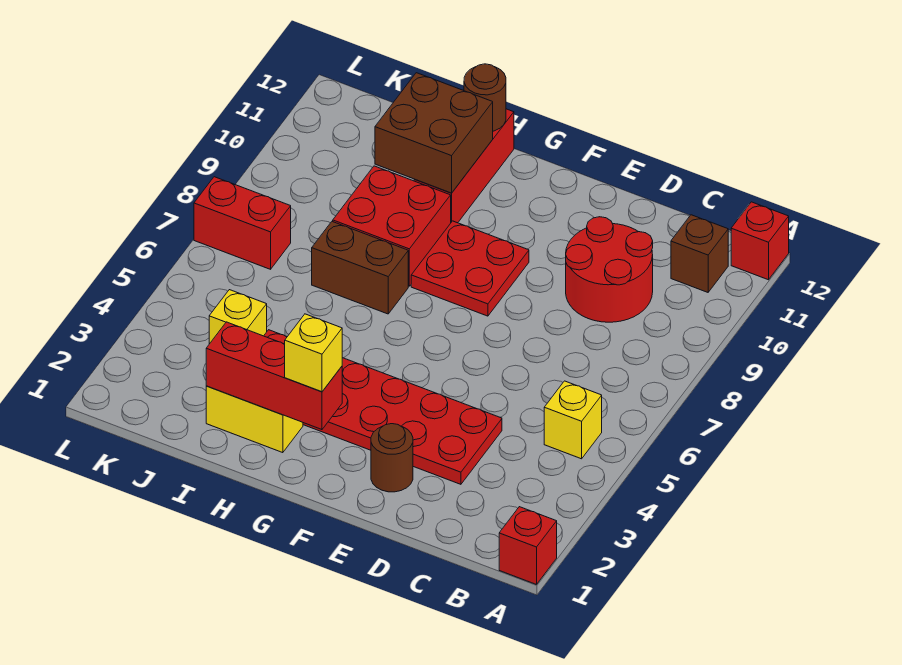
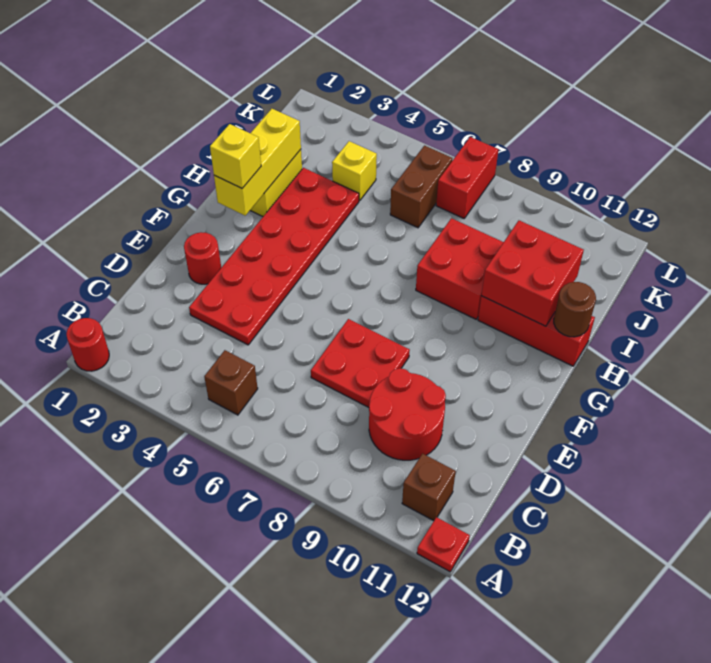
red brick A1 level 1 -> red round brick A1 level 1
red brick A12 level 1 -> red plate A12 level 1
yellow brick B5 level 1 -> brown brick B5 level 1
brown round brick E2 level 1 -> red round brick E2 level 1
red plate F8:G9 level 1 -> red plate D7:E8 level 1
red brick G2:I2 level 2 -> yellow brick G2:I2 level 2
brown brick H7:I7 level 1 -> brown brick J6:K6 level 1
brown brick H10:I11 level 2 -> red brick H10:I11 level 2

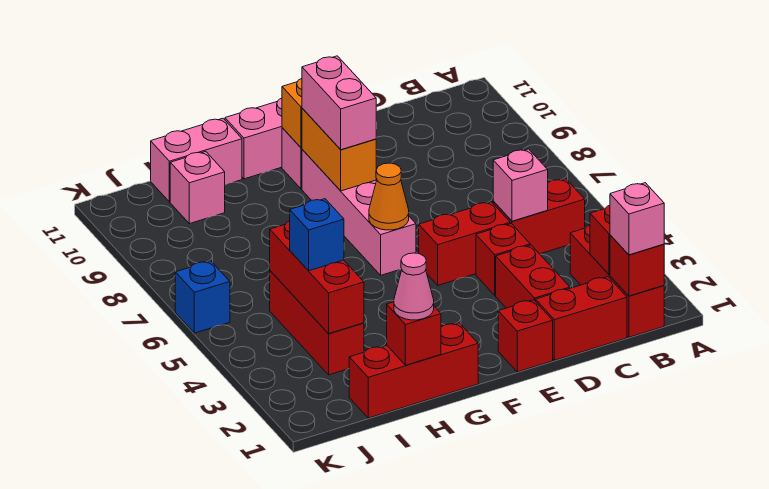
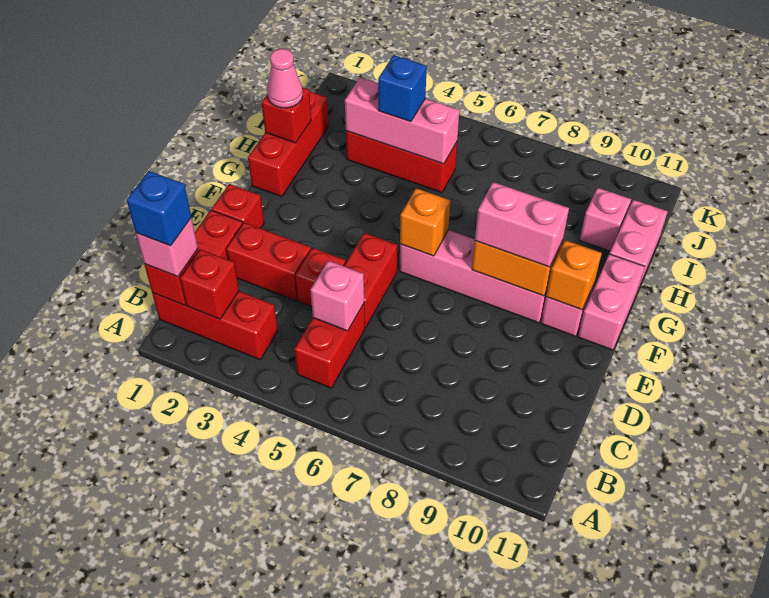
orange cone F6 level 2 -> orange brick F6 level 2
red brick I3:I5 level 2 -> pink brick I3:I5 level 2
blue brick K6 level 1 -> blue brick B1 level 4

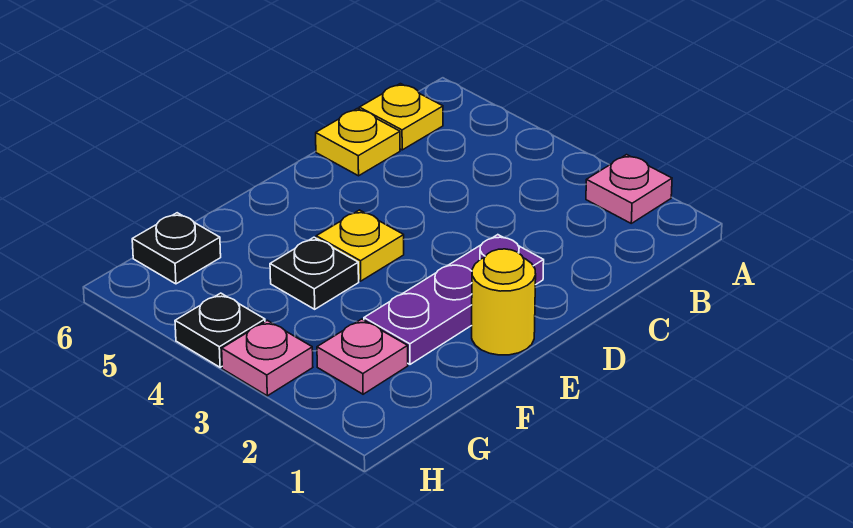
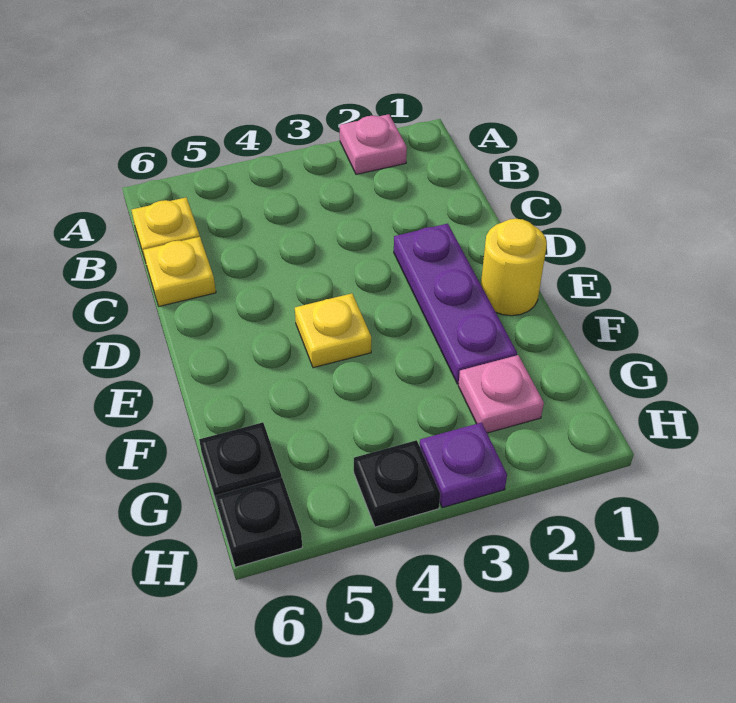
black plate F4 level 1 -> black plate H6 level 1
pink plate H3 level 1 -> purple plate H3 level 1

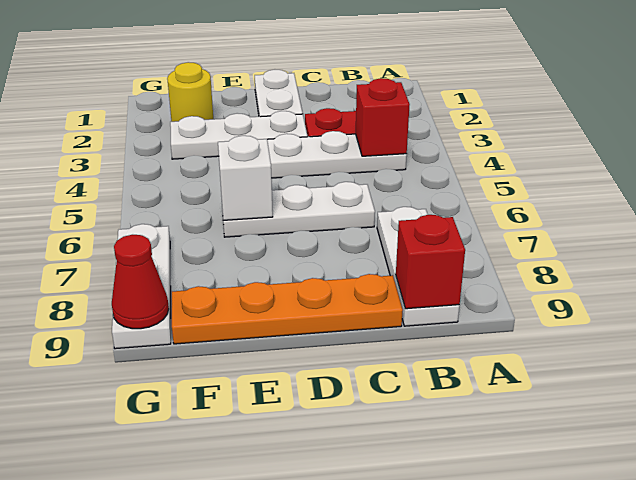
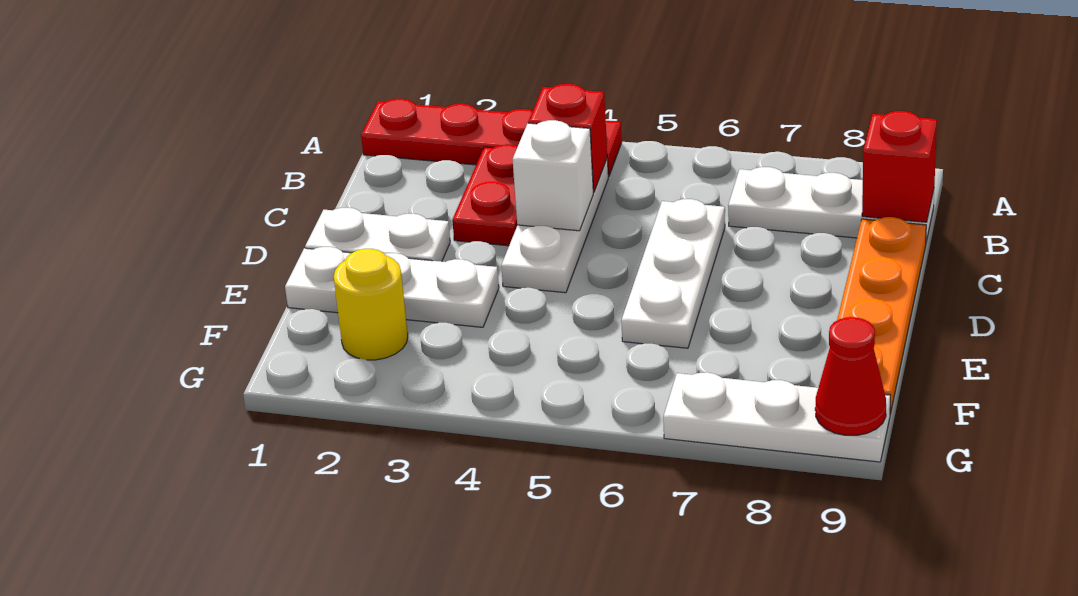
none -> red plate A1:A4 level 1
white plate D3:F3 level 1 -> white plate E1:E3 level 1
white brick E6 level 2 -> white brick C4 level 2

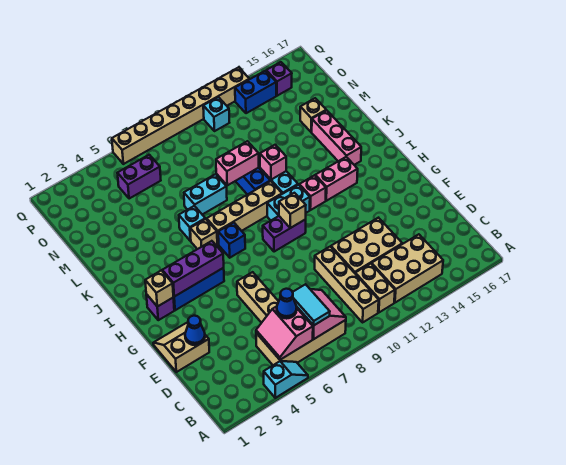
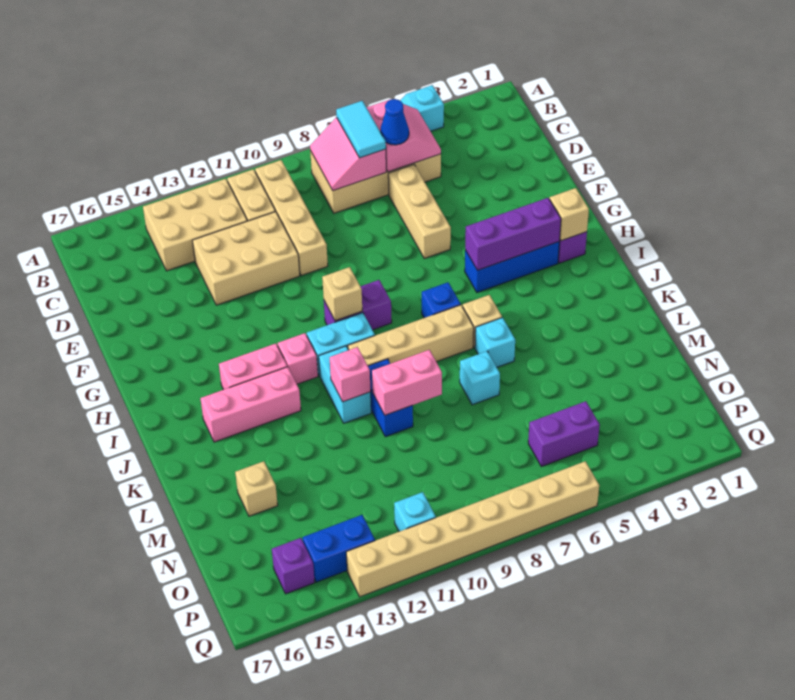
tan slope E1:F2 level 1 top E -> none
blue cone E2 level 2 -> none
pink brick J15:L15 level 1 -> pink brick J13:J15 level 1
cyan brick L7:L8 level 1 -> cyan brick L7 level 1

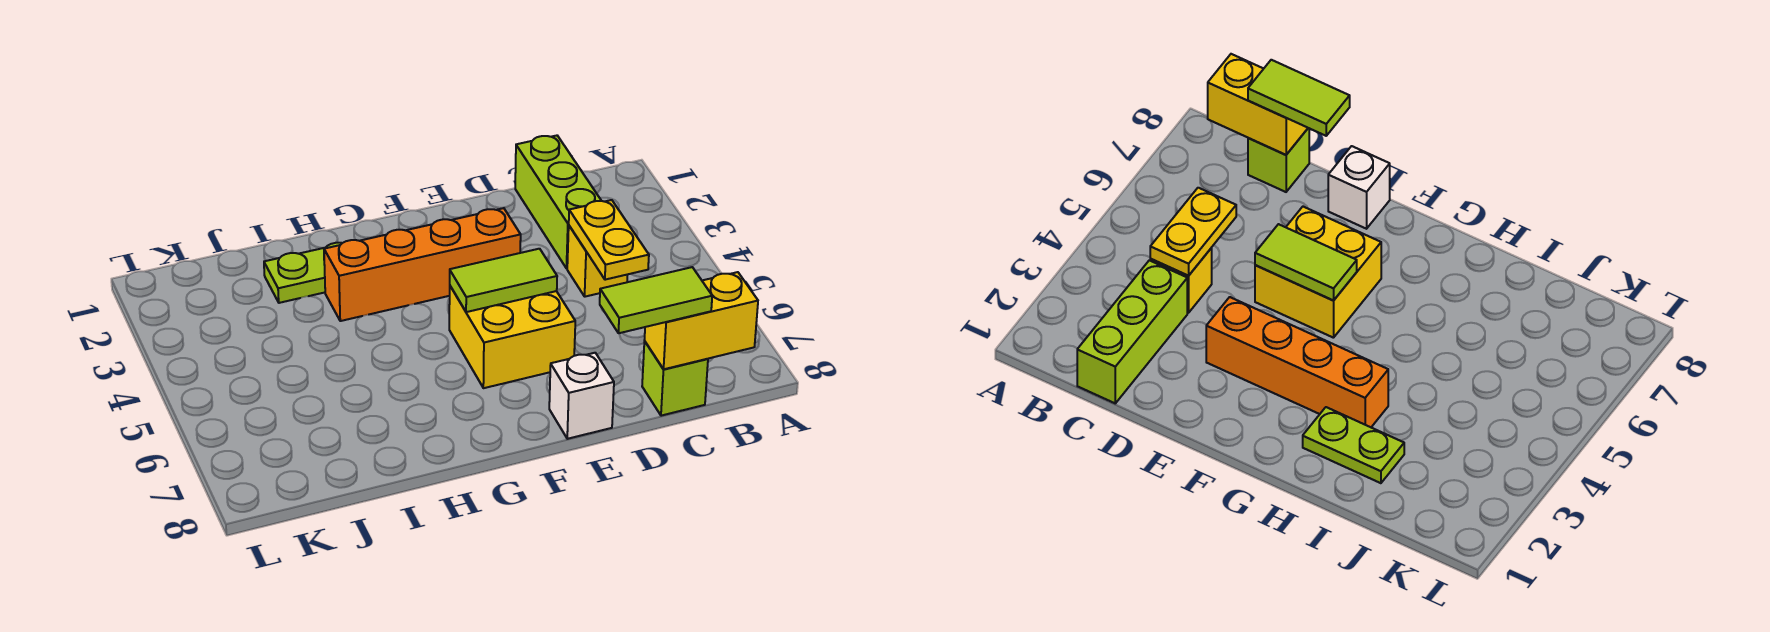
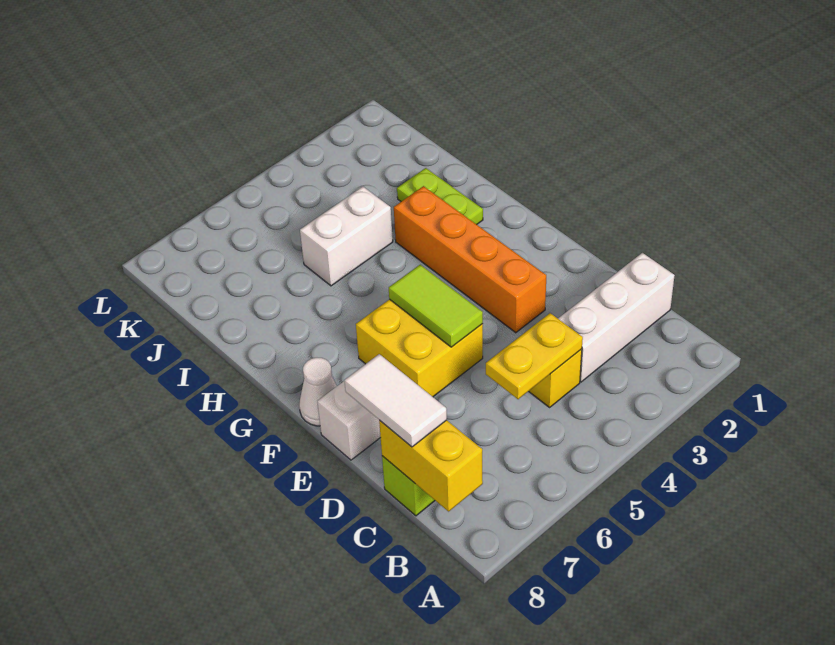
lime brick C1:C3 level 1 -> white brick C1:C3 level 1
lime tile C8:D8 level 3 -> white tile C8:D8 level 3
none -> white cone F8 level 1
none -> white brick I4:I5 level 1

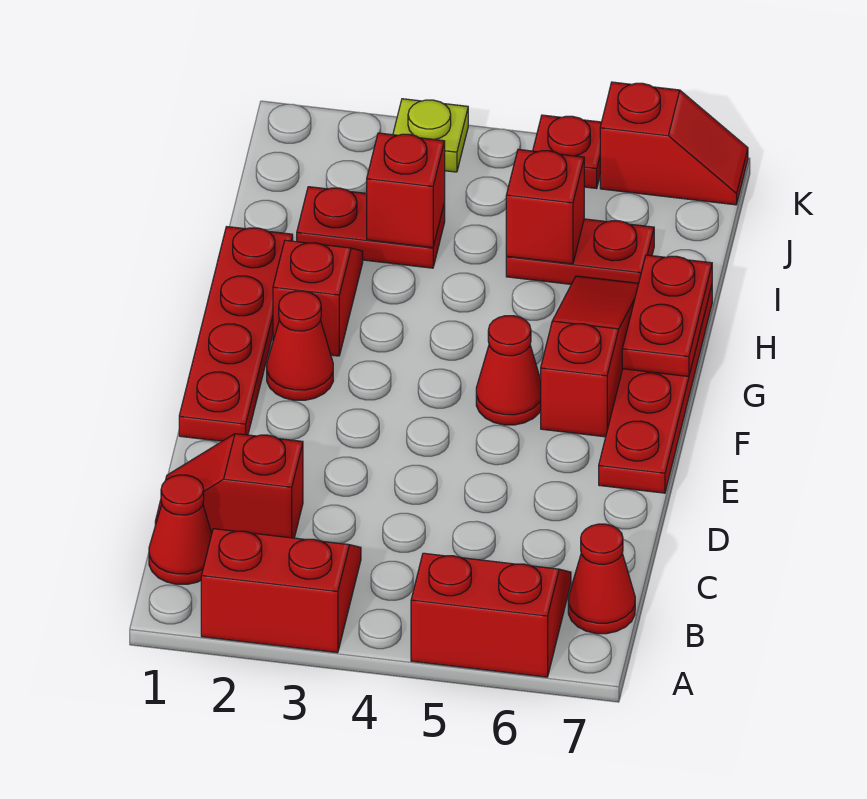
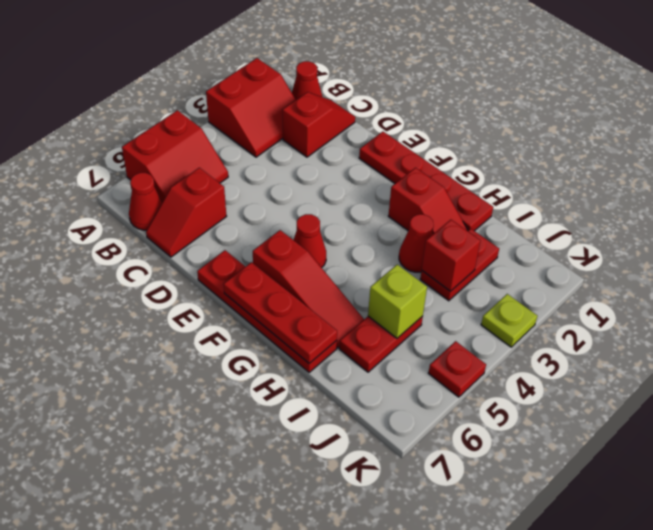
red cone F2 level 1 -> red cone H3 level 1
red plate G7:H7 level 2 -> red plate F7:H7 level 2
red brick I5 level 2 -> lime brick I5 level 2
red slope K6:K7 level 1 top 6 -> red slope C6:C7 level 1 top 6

+ + + +

Required work: Within the listing above, extract exactly the lines that run from the one containing "red brick I3:I5" through the one containing "red plate G7:H7", excluding any pictures.

Task solution:
red brick I3:I5 level 2 -> pink brick I3:I5 level 2
blue brick K6 level 1 -> blue brick B1 level 4

black plate F4 level 1 -> black plate H6 level 1
pink plate H3 level 1 -> purple plate H3 level 1

none -> red plate A1:A4 level 1
white plate D3:F3 level 1 -> white plate E1:E3 level 1
white brick E6 level 2 -> white brick C4 level 2

tan slope E1:F2 level 1 top E -> none
blue cone E2 level 2 -> none
pink brick J15:L15 level 1 -> pink brick J13:J15 level 1
cyan brick L7:L8 level 1 -> cyan brick L7 level 1

lime brick C1:C3 level 1 -> white brick C1:C3 level 1
lime tile C8:D8 level 3 -> white tile C8:D8 level 3
none -> white cone F8 level 1
none -> white brick I4:I5 level 1

red cone F2 level 1 -> red cone H3 level 1
red plate G7:H7 level 2 -> red plate F7:H7 level 2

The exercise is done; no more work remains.